### Raw data
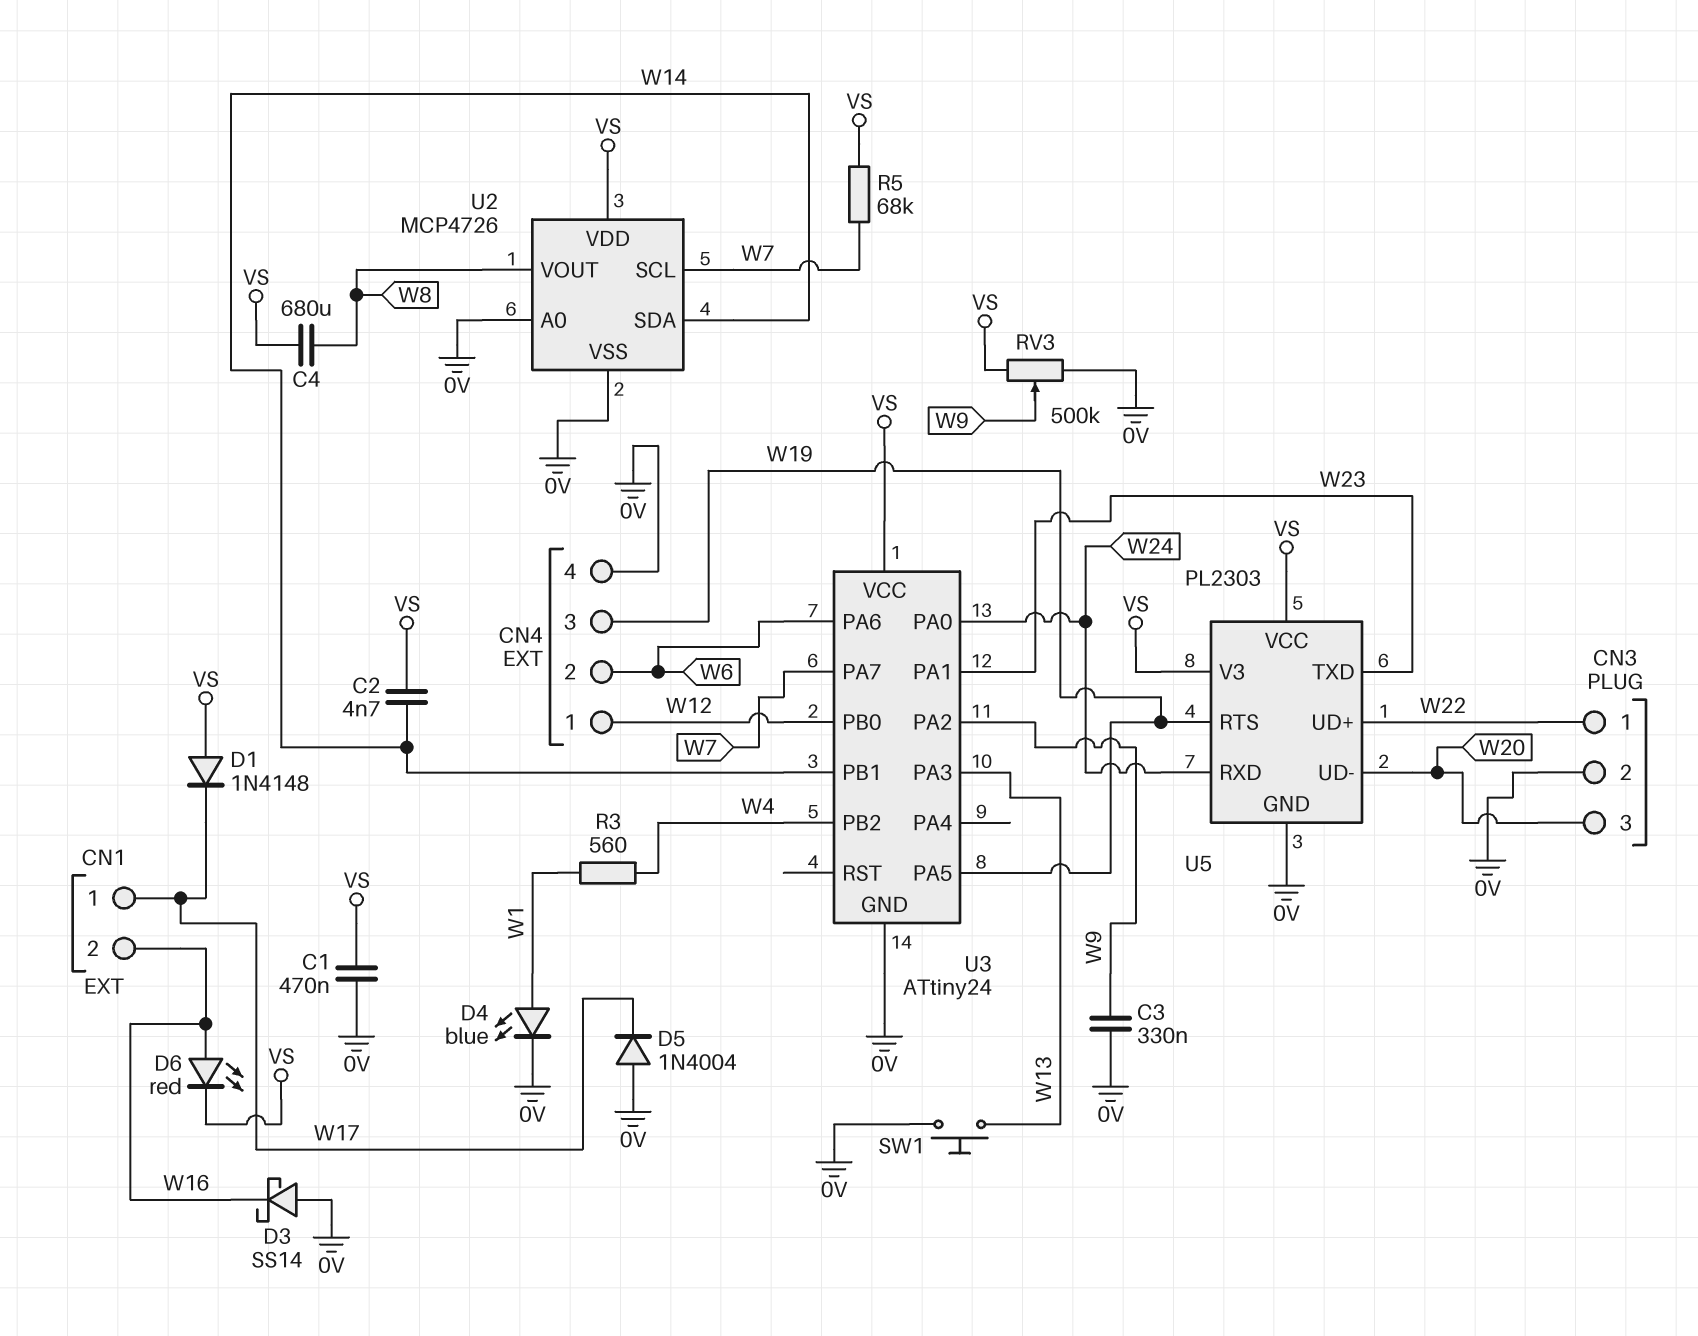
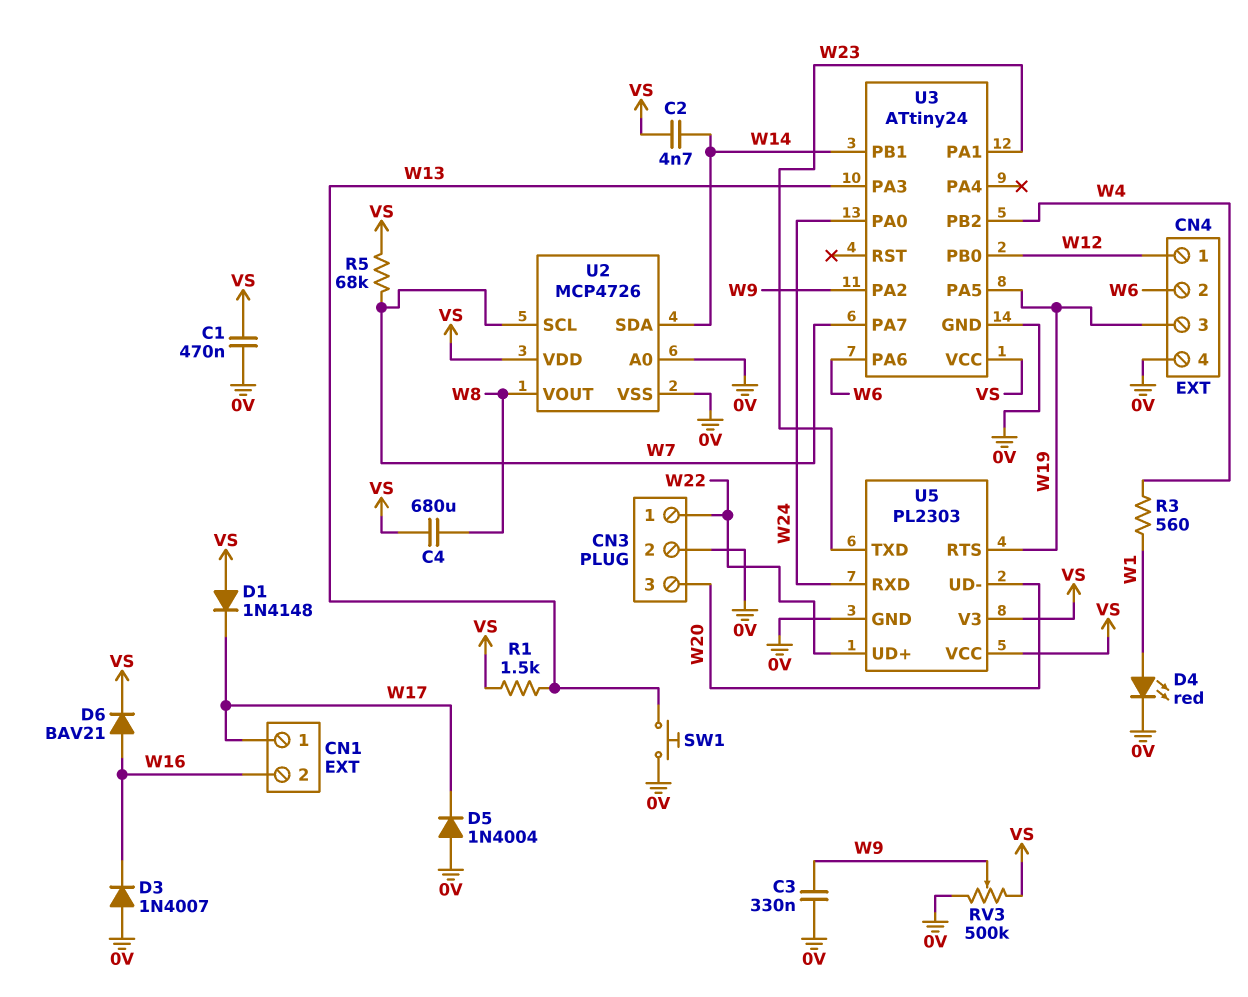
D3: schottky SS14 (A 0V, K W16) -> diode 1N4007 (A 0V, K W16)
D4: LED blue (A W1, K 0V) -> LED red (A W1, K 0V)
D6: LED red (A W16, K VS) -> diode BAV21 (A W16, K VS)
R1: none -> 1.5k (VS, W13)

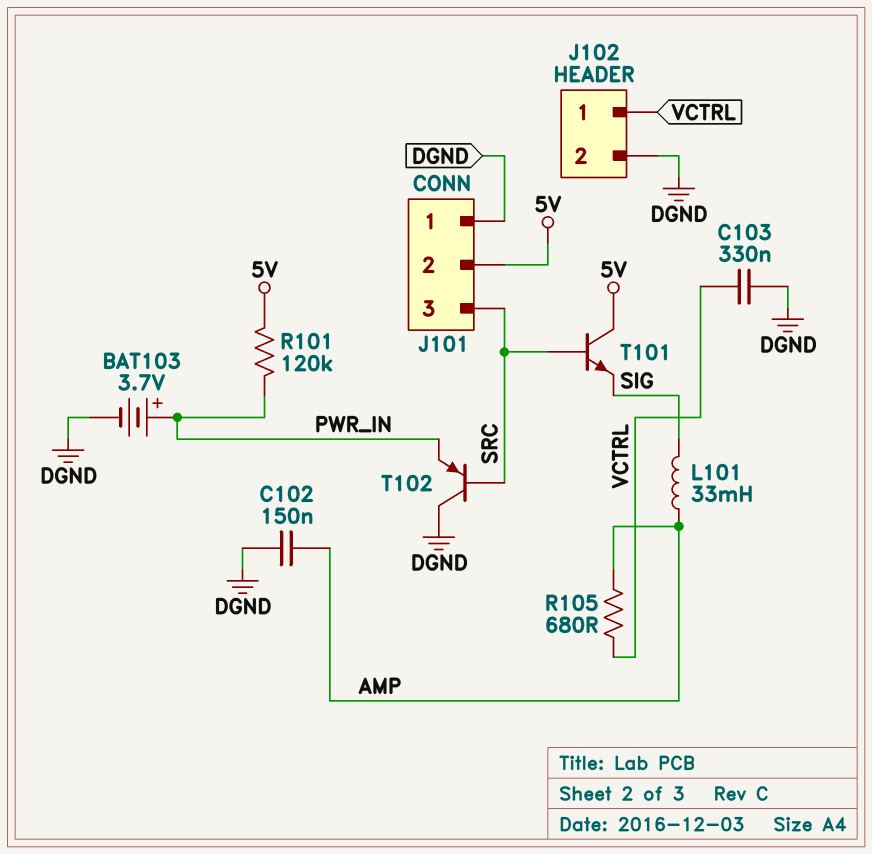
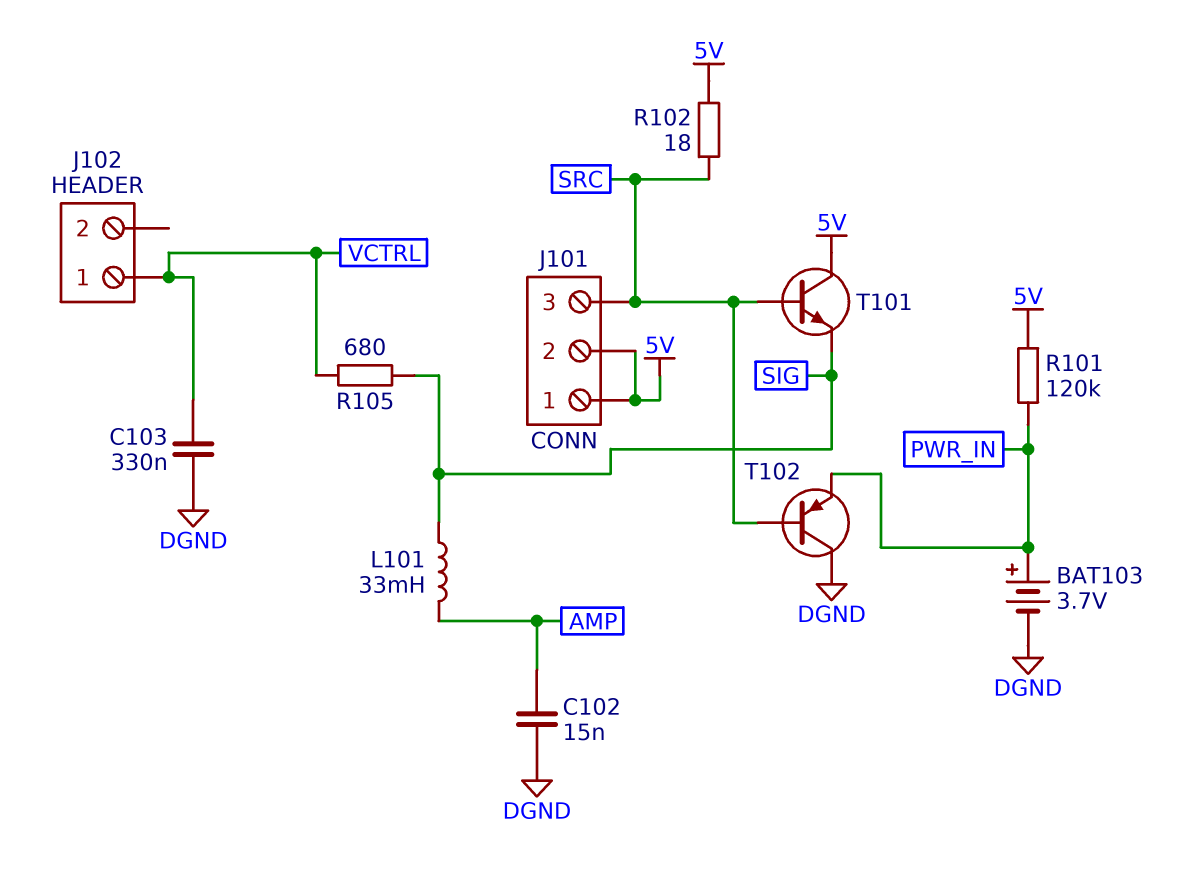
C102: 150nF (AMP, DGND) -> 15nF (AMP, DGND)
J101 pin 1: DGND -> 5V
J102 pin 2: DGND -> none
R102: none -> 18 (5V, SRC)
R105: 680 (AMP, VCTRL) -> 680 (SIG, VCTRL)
######
Leaving aside the images, write out every entry above exactly.

> _Solution to this exercise_
D3: schottky SS14 (A 0V, K W16) -> diode 1N4007 (A 0V, K W16)
D4: LED blue (A W1, K 0V) -> LED red (A W1, K 0V)
D6: LED red (A W16, K VS) -> diode BAV21 (A W16, K VS)
R1: none -> 1.5k (VS, W13)

C102: 150nF (AMP, DGND) -> 15nF (AMP, DGND)
J101 pin 1: DGND -> 5V
J102 pin 2: DGND -> none
R102: none -> 18 (5V, SRC)
R105: 680 (AMP, VCTRL) -> 680 (SIG, VCTRL)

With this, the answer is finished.